--- TASK PROMPT ---
Return the lines from the start of the rows through the line containing "The white matte angel at center has", both ends included, word for word. Leave the pictures out of your answer.

Dataset items

## START

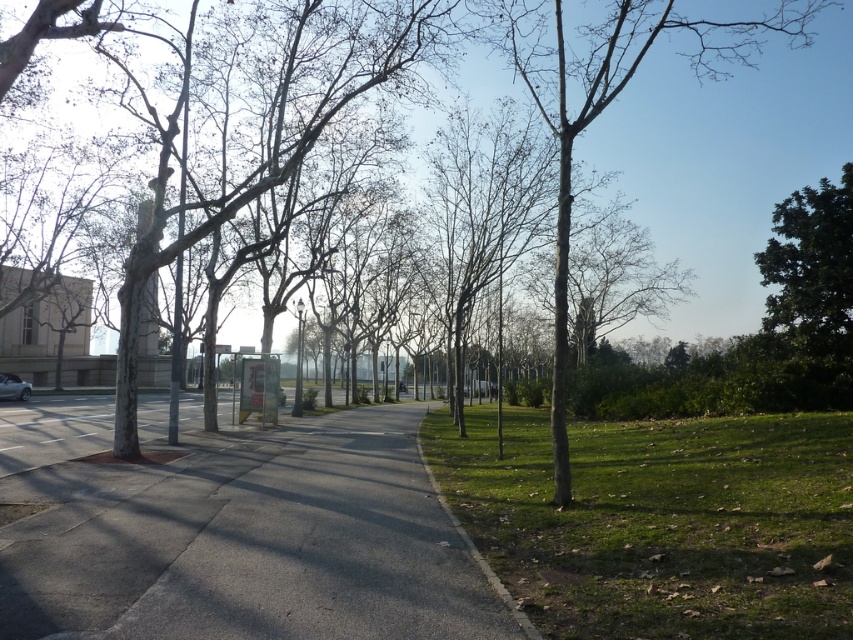
Between green grass at lower right and smooth bark tree at center, which one appears on the right side from the viewer's perspective?

Positioned to the right is smooth bark tree at center.

Does green grass at lower right have a greater height compared to smooth bark tree at center?

Incorrect, green grass at lower right's height is not larger of smooth bark tree at center's.

Does point (463, 464) lie in front of point (602, 100)?

No, it is not.

You are a GUI agent. You are given a task and a screenshot of the screen. Output one action in this format:
    pyautogui.click(x=<x>, y=<y>)
    Task: Click on the green grass at lower right
    This screenshot has width=853, height=640.
    Given the screenshot: What is the action you would take?
    pyautogui.click(x=660, y=522)

Does green grass at lower right have a smaller size compared to silver metallic car at lower left?

Actually, green grass at lower right might be larger than silver metallic car at lower left.

Image resolution: width=853 pixels, height=640 pixels. I want to click on green grass at lower right, so click(660, 522).

At what (x,y) coordinates should I click in order to perform the action: click on green grass at lower right. Please return your answer as a coordinate pair (x, y). This screenshot has height=640, width=853. Looking at the image, I should click on (660, 522).

Can you confirm if smooth bark tree at center is taller than silver metallic car at lower left?

Yes, smooth bark tree at center is taller than silver metallic car at lower left.

Who is higher up, smooth bark tree at center or silver metallic car at lower left?

smooth bark tree at center is above.

Which is in front, point (613, 72) or point (19, 397)?

Point (19, 397)

The width and height of the screenshot is (853, 640). Identify the location of smooth bark tree at center. (614, 96).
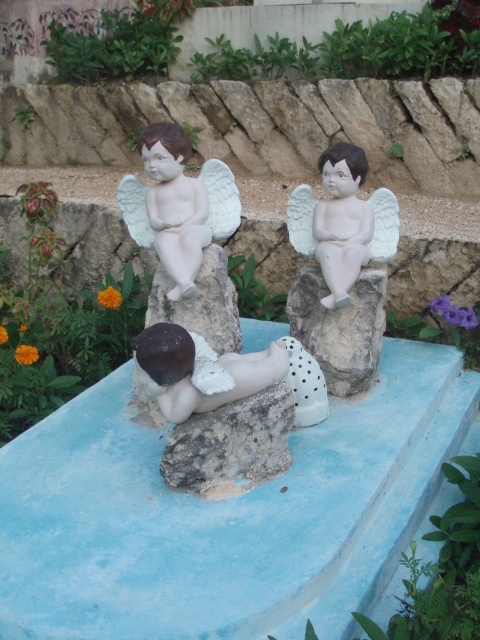
You are a sculptor examining the decorative arrangement. You need to determine if the white matte angel at center can be placed on top of the gray rough stone at center without exceeding its base. Based on their sizes, is this feasible?

The white matte angel at center has a larger size compared to gray rough stone at center, so placing it on top would not be feasible as the angel is bigger than the stone base.

You are a landscape architect designing a garden pathway. You need to place a new decorative stone near the white matte angel at center and the white matte stone at upper right. Based on their current positions, which object is positioned higher up in the scene?

The white matte angel at center is located above the white matte stone at upper right, so the white matte angel at center is positioned higher up in the scene.

You are standing at the origin point of the coordinate system in this garden scene. The white matte angel at center is located at point 0.347, 0.715. If you want to walk directly to it, which direction should you head?

You should head towards the coordinates (343, 221) to reach the white matte angel at center.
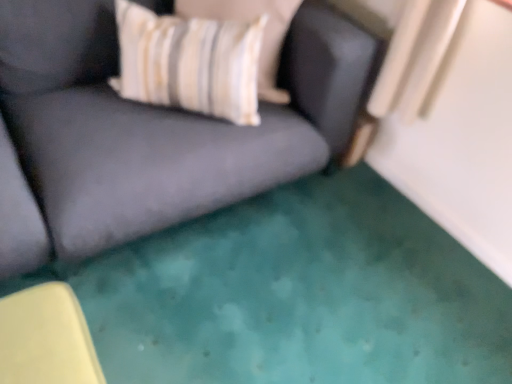
Question: Is point (269, 94) closer or farther from the camera than point (245, 48)?

Choices:
 (A) closer
 (B) farther

Answer: (B)

Question: Would you say striped fabric pillow at upper center is inside or outside white striped fabric pillow at upper left?

Choices:
 (A) outside
 (B) inside

Answer: (A)

Question: Estimate the real-world distances between objects in this image. Which object is farther from the striped fabric pillow at upper center?

Choices:
 (A) velvet dark gray couch at center
 (B) white striped fabric pillow at upper left

Answer: (A)

Question: Based on their relative distances, which object is nearer to the velvet dark gray couch at center?

Choices:
 (A) white striped fabric pillow at upper left
 (B) striped fabric pillow at upper center

Answer: (A)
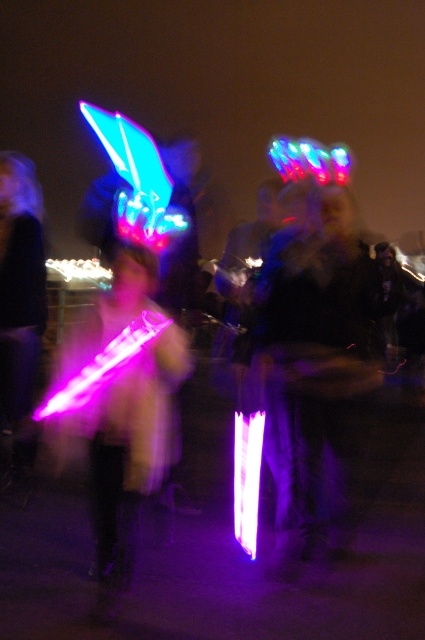
Question: Which object appears closest to the camera in this image?

Choices:
 (A) neon plastic light stick at center
 (B) glowing plastic sword at center

Answer: (B)

Question: Is neon plastic light stick at center below glowing plastic sword at center?

Choices:
 (A) yes
 (B) no

Answer: (B)

Question: Is neon plastic light stick at center wider than glowing plastic sword at center?

Choices:
 (A) no
 (B) yes

Answer: (B)

Question: Which point is closer to the camera?

Choices:
 (A) (291, 262)
 (B) (57, 372)

Answer: (A)

Question: Can you confirm if neon plastic light stick at center is thinner than glowing plastic sword at center?

Choices:
 (A) yes
 (B) no

Answer: (B)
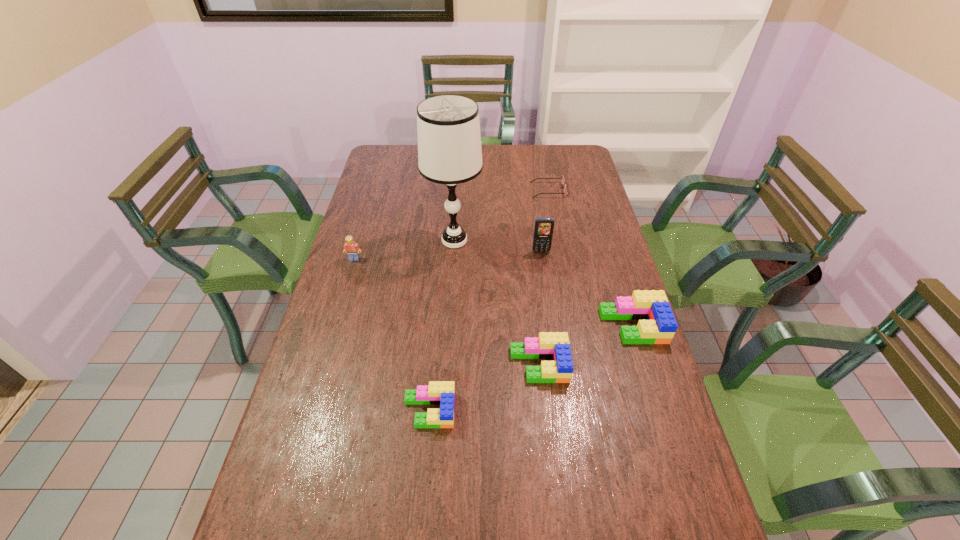
At what (x,y) coordinates should I click in order to perform the action: click on sunglasses. Please return your answer as a coordinate pair (x, y). The width and height of the screenshot is (960, 540). Looking at the image, I should click on (562, 178).

You are a GUI agent. You are given a task and a screenshot of the screen. Output one action in this format:
    pyautogui.click(x=<x>, y=<y>)
    Task: Click on the shortest object
    The height and width of the screenshot is (540, 960).
    Given the screenshot: What is the action you would take?
    pyautogui.click(x=562, y=178)

Identify the location of free spot located 0.220m on the left of the sixth tallest object. click(x=316, y=410).

The height and width of the screenshot is (540, 960). I want to click on vacant area situated 0.220m on the back of the fifth tallest object, so click(531, 290).

Identify the location of blank space located 0.300m on the left of the rightmost Lego. (499, 326).

At what (x,y) coordinates should I click in order to perform the action: click on blank space located 0.060m on the back of the table lamp. Please return your answer as a coordinate pair (x, y). This screenshot has height=540, width=960. Looking at the image, I should click on (456, 213).

Where is `free region located 0.100m on the screen of the sixth shortest object`? free region located 0.100m on the screen of the sixth shortest object is located at coordinates (544, 274).

At what (x,y) coordinates should I click in order to perform the action: click on vacant area situated on the front-facing side of the leftmost Lego. Please return your answer as a coordinate pair (x, y). This screenshot has width=960, height=540. Looking at the image, I should click on [x=340, y=308].

The image size is (960, 540). I want to click on blank area located 0.050m on the bridge of the farthest object, so click(x=519, y=190).

Identify the location of vacant space located 0.350m on the bridge of the farthest object. (444, 190).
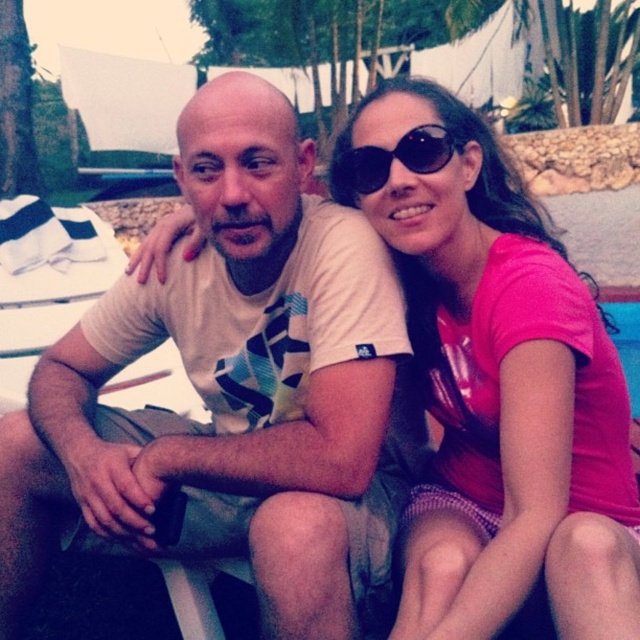
You are a photographer trying to capture a closeup of the woman in the image. You notice two points marked in the scene, point 1 at coordinates point (8,544) and point 2 at coordinates point (476,504). Which point should you focus on to ensure the woman is in sharp focus?

Point (8,544) is closer to the viewer than point (476,504), so focusing on point (8,544) will ensure the woman is in sharp focus.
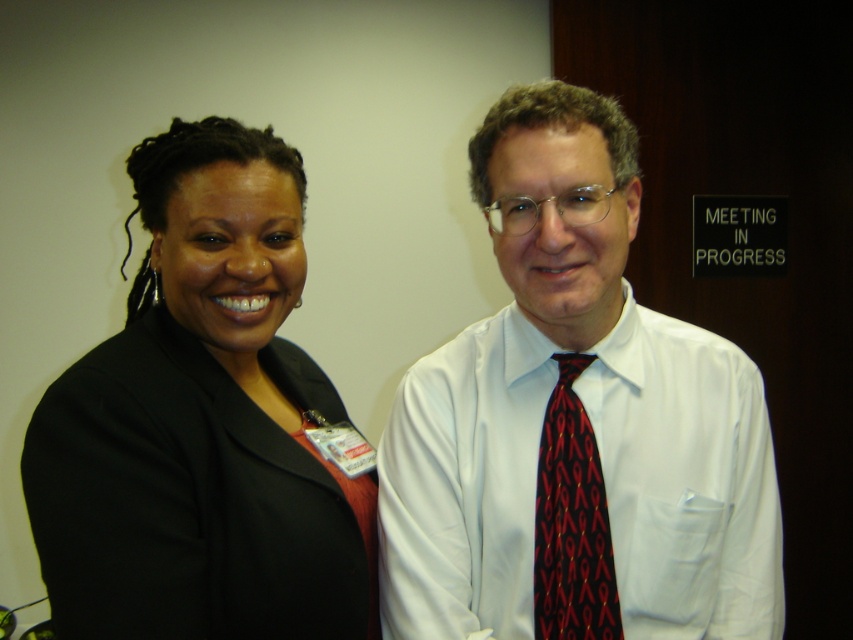
Which is more to the right, black fabric jacket at left or red silk tie at center?

red silk tie at center

Between black fabric jacket at left and red silk tie at center, which one has less height?

Standing shorter between the two is red silk tie at center.

Who is more distant from viewer, (128,378) or (560,451)?

Positioned behind is point (560,451).

Where is `black fabric jacket at left`? This screenshot has height=640, width=853. black fabric jacket at left is located at coordinates (202, 424).

Who is taller, white shirt and tie at center or red silk tie at center?

white shirt and tie at center is taller.

Describe the element at coordinates (575, 422) in the screenshot. I see `white shirt and tie at center` at that location.

This screenshot has width=853, height=640. Identify the location of white shirt and tie at center. (575, 422).

Which is below, white shirt and tie at center or black fabric jacket at left?

white shirt and tie at center is lower down.

Is point (688, 342) less distant than point (128, 449)?

No, it is not.

Find the location of a particular element. The image size is (853, 640). white shirt and tie at center is located at coordinates (575, 422).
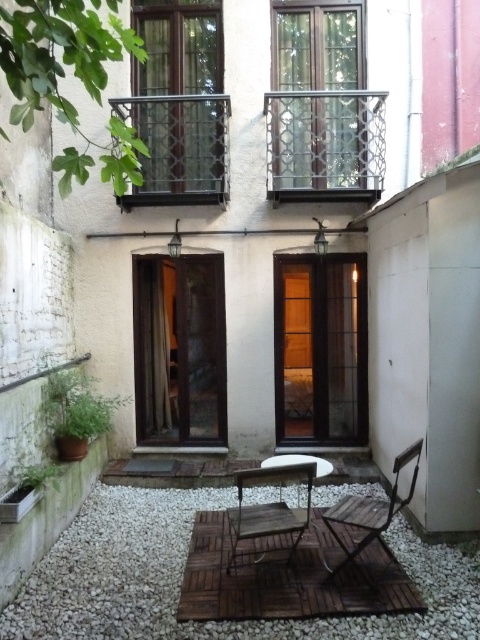
Question: Which of the following is the closest to the observer?

Choices:
 (A) (298, 524)
 (B) (83, 625)

Answer: (B)

Question: Is wooden chair at center to the left of wooden chair at lower right from the viewer's perspective?

Choices:
 (A) yes
 (B) no

Answer: (A)

Question: Can you confirm if white gravel at center is positioned below wooden chair at lower right?

Choices:
 (A) no
 (B) yes

Answer: (B)

Question: Which point is closer to the camera?

Choices:
 (A) wooden table at center
 (B) wooden chair at center
 (C) wooden chair at lower right
 (D) white gravel at center

Answer: (D)

Question: Can you confirm if wooden chair at center is positioned to the left of wooden table at center?

Choices:
 (A) no
 (B) yes

Answer: (B)

Question: Which object appears closest to the camera in this image?

Choices:
 (A) white gravel at center
 (B) wooden table at center

Answer: (A)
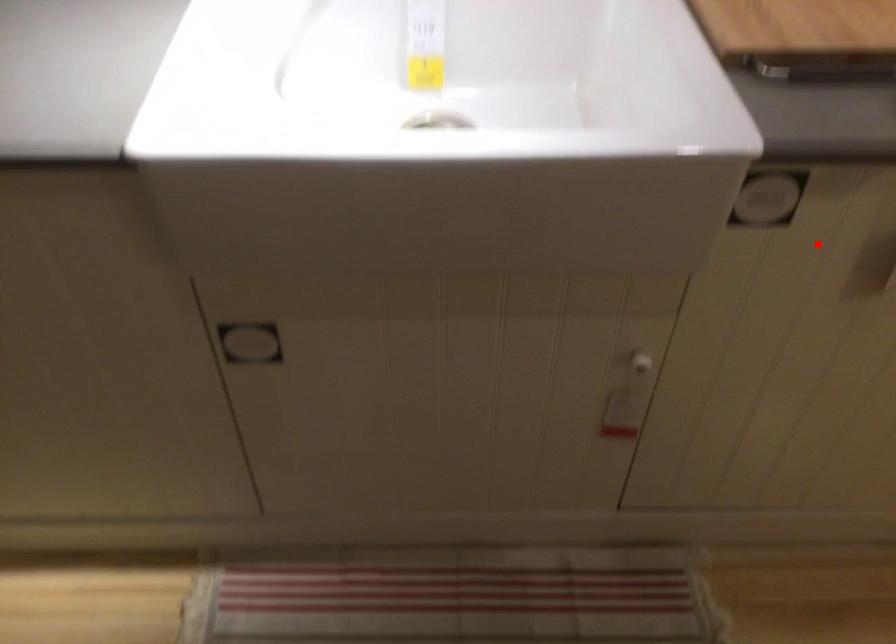
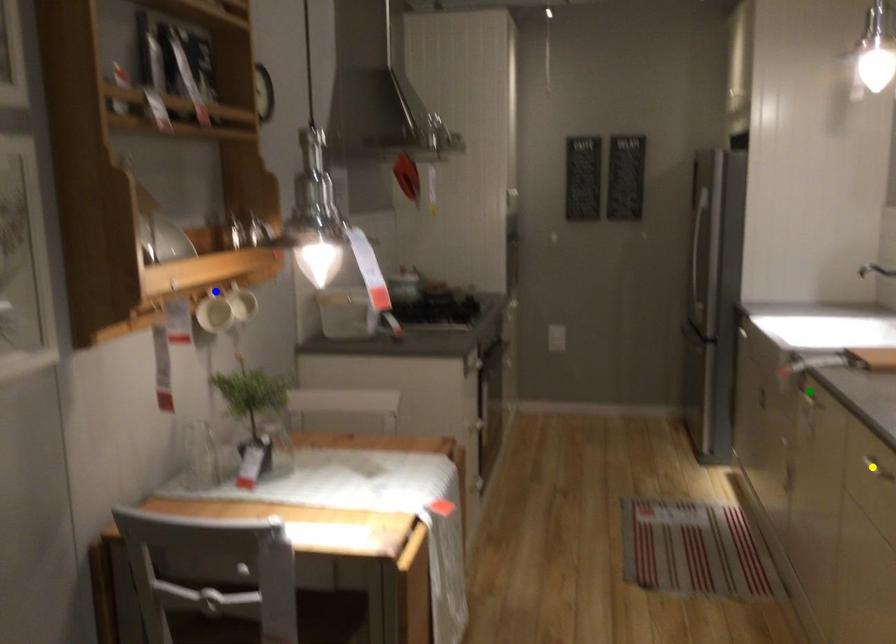
Question: I am providing you with two images of the same scene from different viewpoints. A red point is marked on the first image. You are given multiple points on the second image. Can you choose the point in image 2 that corresponds to the point in image 1?

Choices:
 (A) yellow point
 (B) blue point
 (C) green point

Answer: (C)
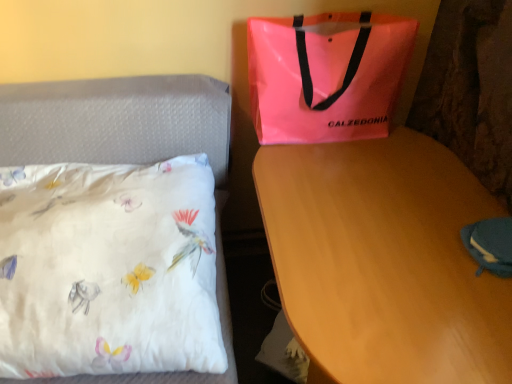
Question: Is white satin pillow at left to the right of blue fabric pouch at lower right from the viewer's perspective?

Choices:
 (A) yes
 (B) no

Answer: (B)

Question: From the image's perspective, is white satin pillow at left above blue fabric pouch at lower right?

Choices:
 (A) yes
 (B) no

Answer: (B)

Question: Is blue fabric pouch at lower right at the back of white satin pillow at left?

Choices:
 (A) yes
 (B) no

Answer: (B)

Question: Considering the relative positions of white satin pillow at left and blue fabric pouch at lower right in the image provided, is white satin pillow at left in front of blue fabric pouch at lower right?

Choices:
 (A) no
 (B) yes

Answer: (B)

Question: Considering the relative sizes of white satin pillow at left and blue fabric pouch at lower right in the image provided, is white satin pillow at left wider than blue fabric pouch at lower right?

Choices:
 (A) no
 (B) yes

Answer: (B)

Question: Considering the positions of point (159, 81) and point (505, 271), is point (159, 81) closer or farther from the camera than point (505, 271)?

Choices:
 (A) closer
 (B) farther

Answer: (B)

Question: From a real-world perspective, is white satin pillow at left positioned above or below blue fabric pouch at lower right?

Choices:
 (A) below
 (B) above

Answer: (A)

Question: Considering the relative positions of white satin pillow at left and blue fabric pouch at lower right in the image provided, is white satin pillow at left to the left or to the right of blue fabric pouch at lower right?

Choices:
 (A) left
 (B) right

Answer: (A)

Question: Do you think white satin pillow at left is within blue fabric pouch at lower right, or outside of it?

Choices:
 (A) outside
 (B) inside

Answer: (A)

Question: Is blue fabric pouch at lower right situated inside white satin pillow at left or outside?

Choices:
 (A) inside
 (B) outside

Answer: (B)

Question: From their relative heights in the image, would you say blue fabric pouch at lower right is taller or shorter than white satin pillow at left?

Choices:
 (A) tall
 (B) short

Answer: (B)

Question: In terms of width, does blue fabric pouch at lower right look wider or thinner when compared to white satin pillow at left?

Choices:
 (A) thin
 (B) wide

Answer: (A)

Question: From the image's perspective, is blue fabric pouch at lower right positioned above or below white satin pillow at left?

Choices:
 (A) below
 (B) above

Answer: (B)

Question: From a real-world perspective, is neon pink plastic bag at upper right positioned above or below white satin pillow at left?

Choices:
 (A) below
 (B) above

Answer: (B)

Question: Relative to white satin pillow at left, is neon pink plastic bag at upper right in front or behind?

Choices:
 (A) front
 (B) behind

Answer: (B)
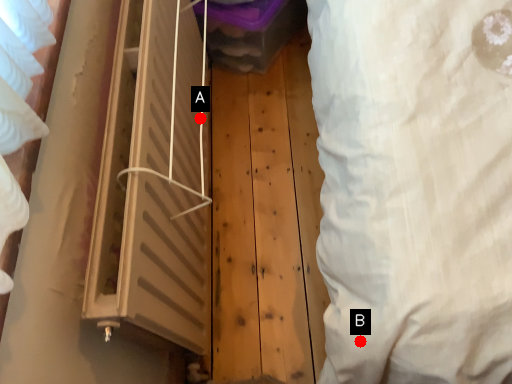
Question: Two points are circled on the image, labeled by A and B beside each circle. Which point is closer to the camera?

Choices:
 (A) A is closer
 (B) B is closer

Answer: (B)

## END

--- THE RESULT ---
Between green grass at lower right and smooth bark tree at center, which one appears on the right side from the viewer's perspective?

Positioned to the right is smooth bark tree at center.

Does green grass at lower right have a greater height compared to smooth bark tree at center?

Incorrect, green grass at lower right's height is not larger of smooth bark tree at center's.

Does point (463, 464) lie in front of point (602, 100)?

No, it is not.

You are a GUI agent. You are given a task and a screenshot of the screen. Output one action in this format:
    pyautogui.click(x=<x>, y=<y>)
    Task: Click on the green grass at lower right
    This screenshot has width=853, height=640.
    Given the screenshot: What is the action you would take?
    pyautogui.click(x=660, y=522)

Does green grass at lower right have a smaller size compared to silver metallic car at lower left?

Actually, green grass at lower right might be larger than silver metallic car at lower left.

Image resolution: width=853 pixels, height=640 pixels. I want to click on green grass at lower right, so click(660, 522).

At what (x,y) coordinates should I click in order to perform the action: click on green grass at lower right. Please return your answer as a coordinate pair (x, y). This screenshot has height=640, width=853. Looking at the image, I should click on (660, 522).

Can you confirm if smooth bark tree at center is taller than silver metallic car at lower left?

Yes, smooth bark tree at center is taller than silver metallic car at lower left.

Who is higher up, smooth bark tree at center or silver metallic car at lower left?

smooth bark tree at center is above.

Which is in front, point (613, 72) or point (19, 397)?

Point (19, 397)

The width and height of the screenshot is (853, 640). Identify the location of smooth bark tree at center. (614, 96).
You are a sculptor examining the decorative arrangement. You need to determine if the white matte angel at center can be placed on top of the gray rough stone at center without exceeding its base. Based on their sizes, is this feasible?

The white matte angel at center has a larger size compared to gray rough stone at center, so placing it on top would not be feasible as the angel is bigger than the stone base.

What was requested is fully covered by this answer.